▶ **Material shown**:

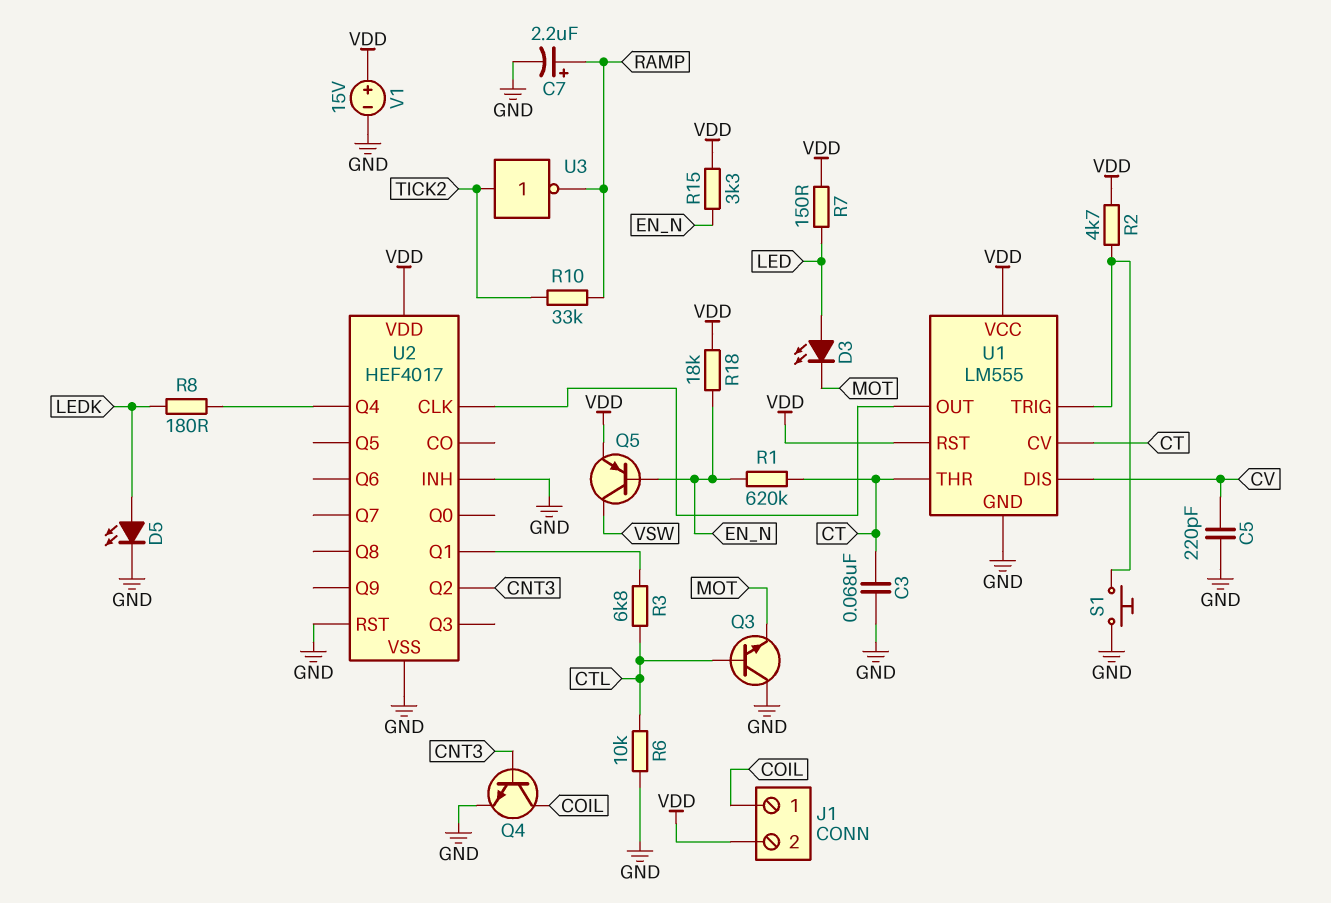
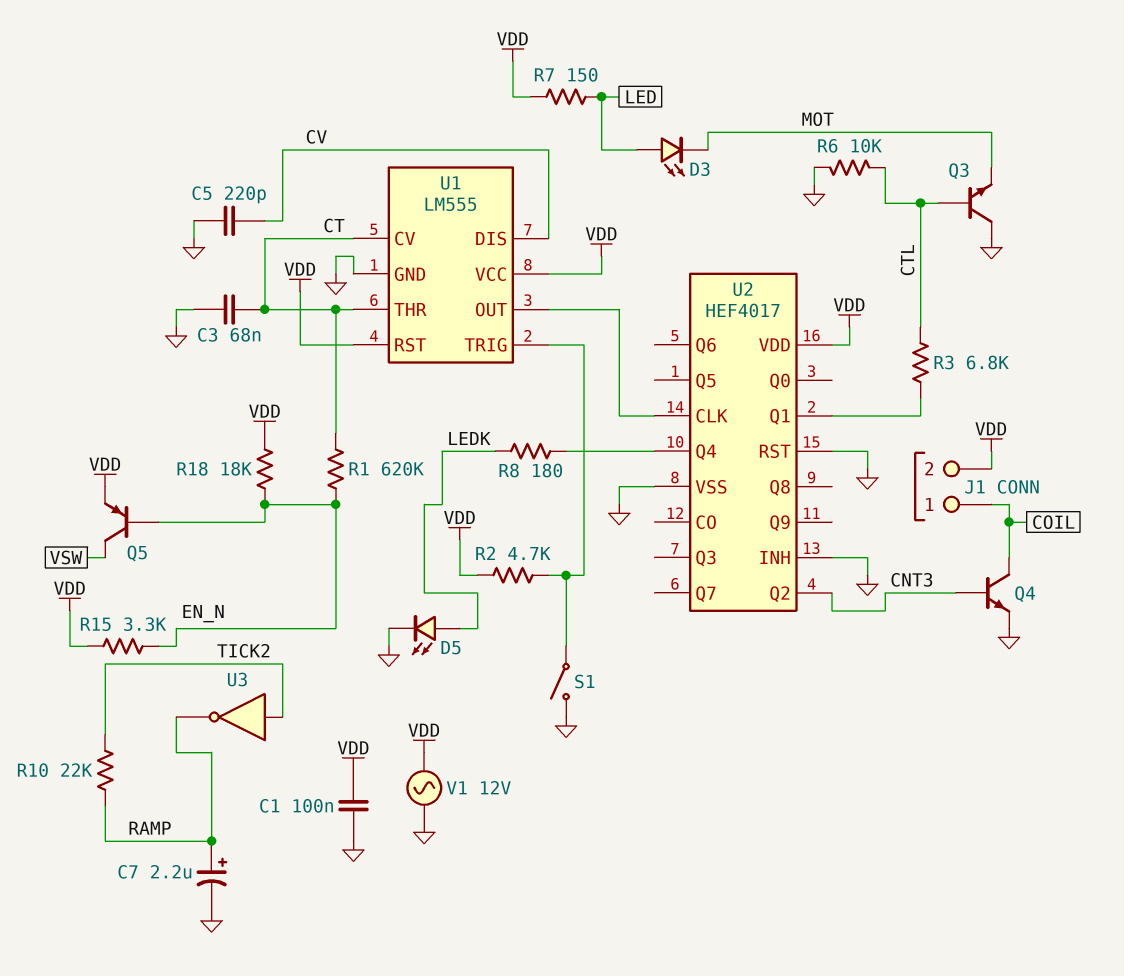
C1: none -> 100nF (GND, VDD)
R10: 33k (RAMP, TICK2) -> 22k (RAMP, TICK2)
S1: button (GND, U1/TRIG) -> switch (GND, U1/TRIG)
V1: 15V (plus VDD, minus GND) -> AC 12V (GND, VDD)

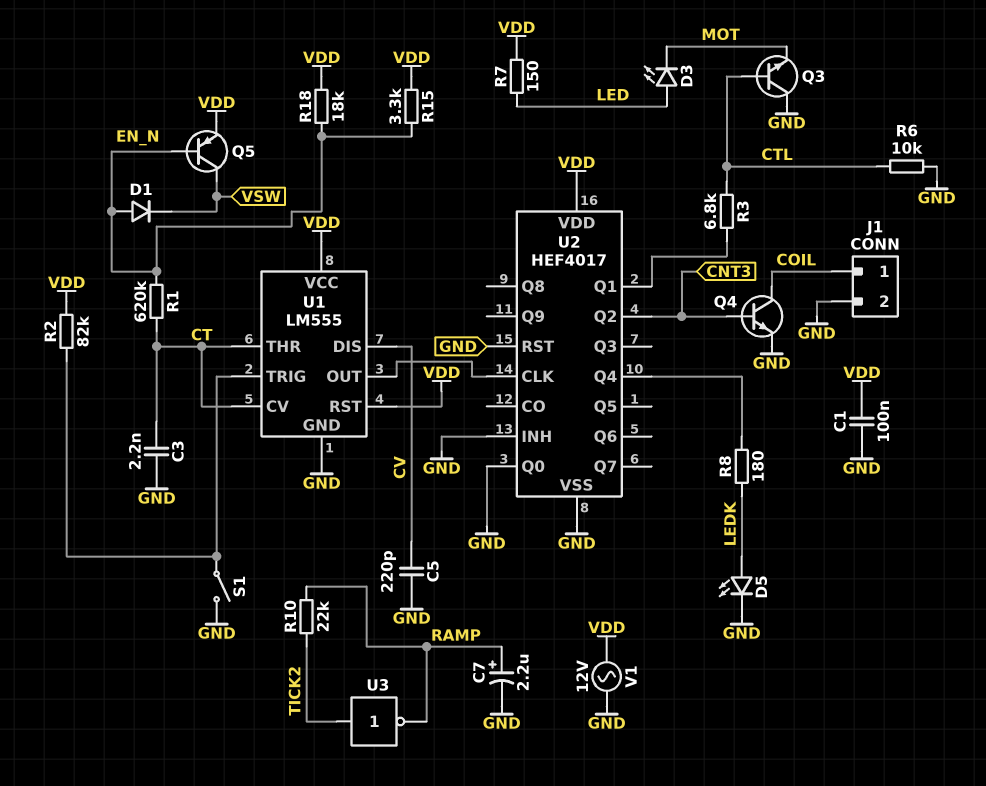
C3: 68nF (CT, GND) -> 2.2nF (CT, GND)
D1: none -> diode (A EN_N, K VSW)
J1 pin 2: VDD -> GND
R2: 4.7k (U1/TRIG, VDD) -> 82k (U1/TRIG, VDD)
U2 pin Q0: none -> GND

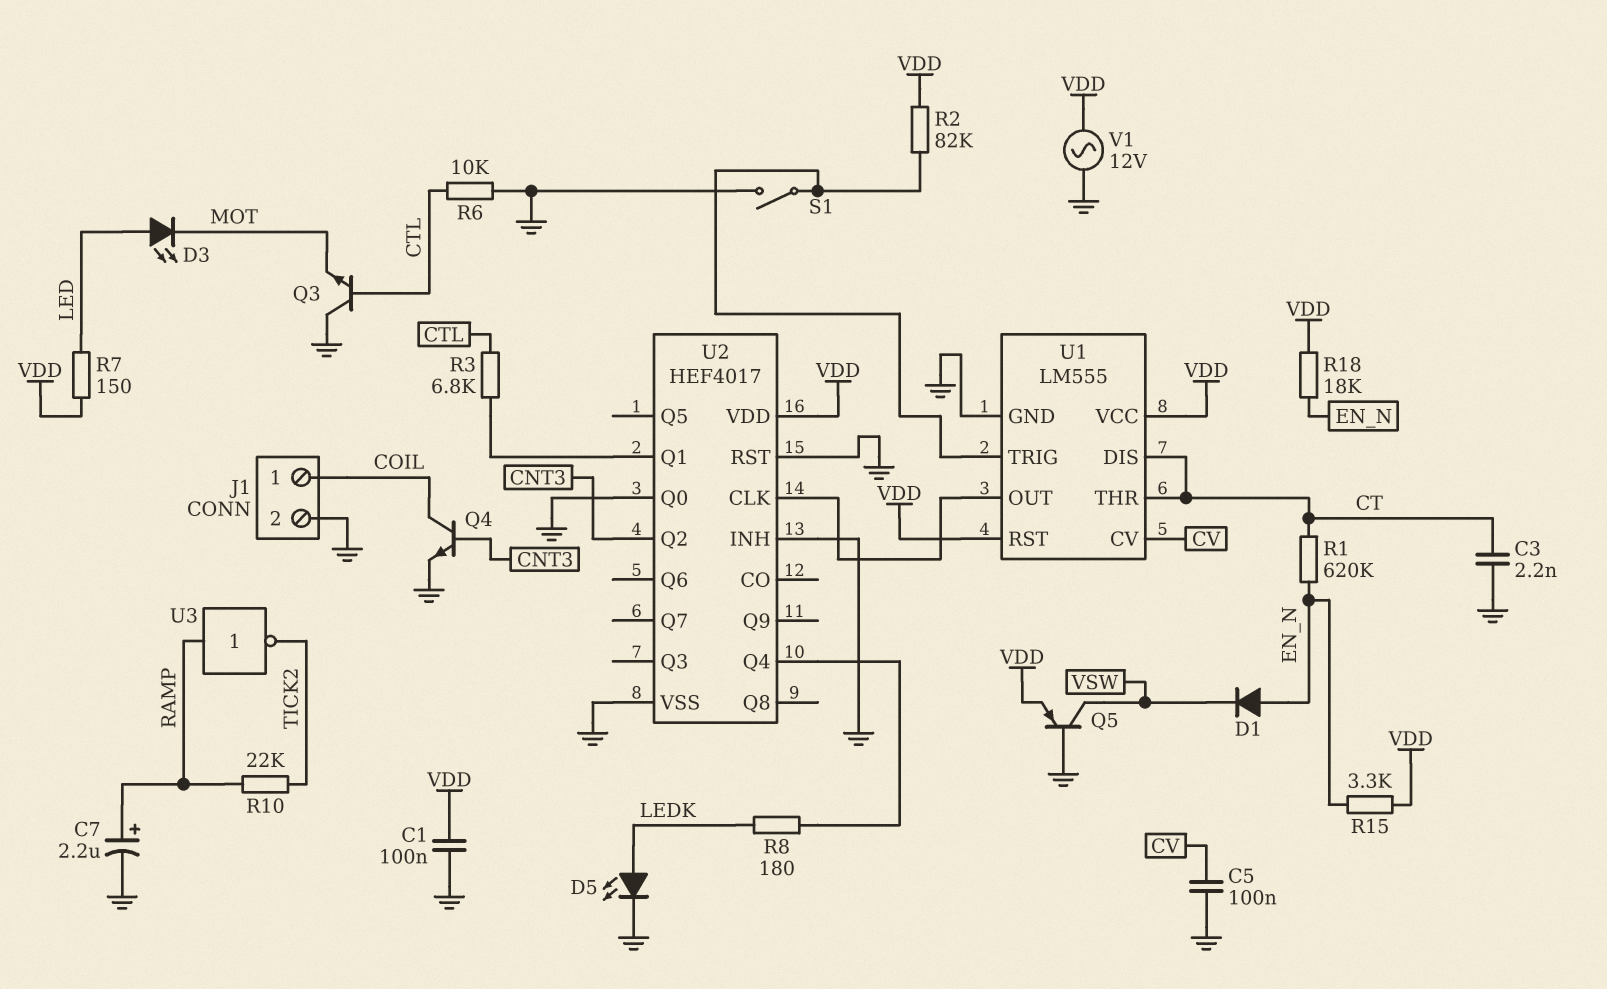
C5: 220pF (CV, GND) -> 100nF (CV, GND)
Q5: PNP (B EN_N, C VSW, E VDD) -> PNP (B GND, C VSW, E VDD)
U1 pin CV: CT -> CV
U1 pin DIS: CV -> CT
U3: NOT (in TICK2, out RAMP) -> NOT (in RAMP, out TICK2)

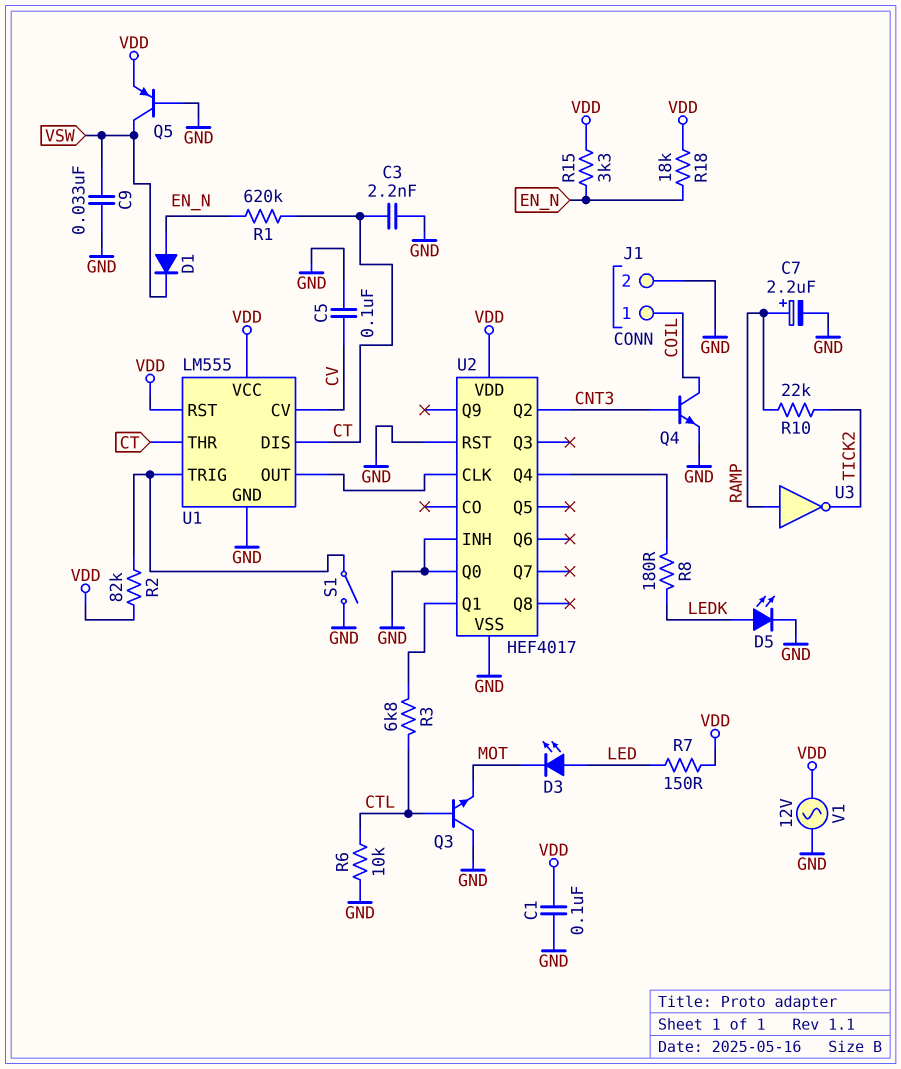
C9: none -> 33nF (GND, VSW)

▶ **Task prompt**: Your answer should be only a number: how many lines in the records hold the word "RAMP".

▶ **Answer area**: 2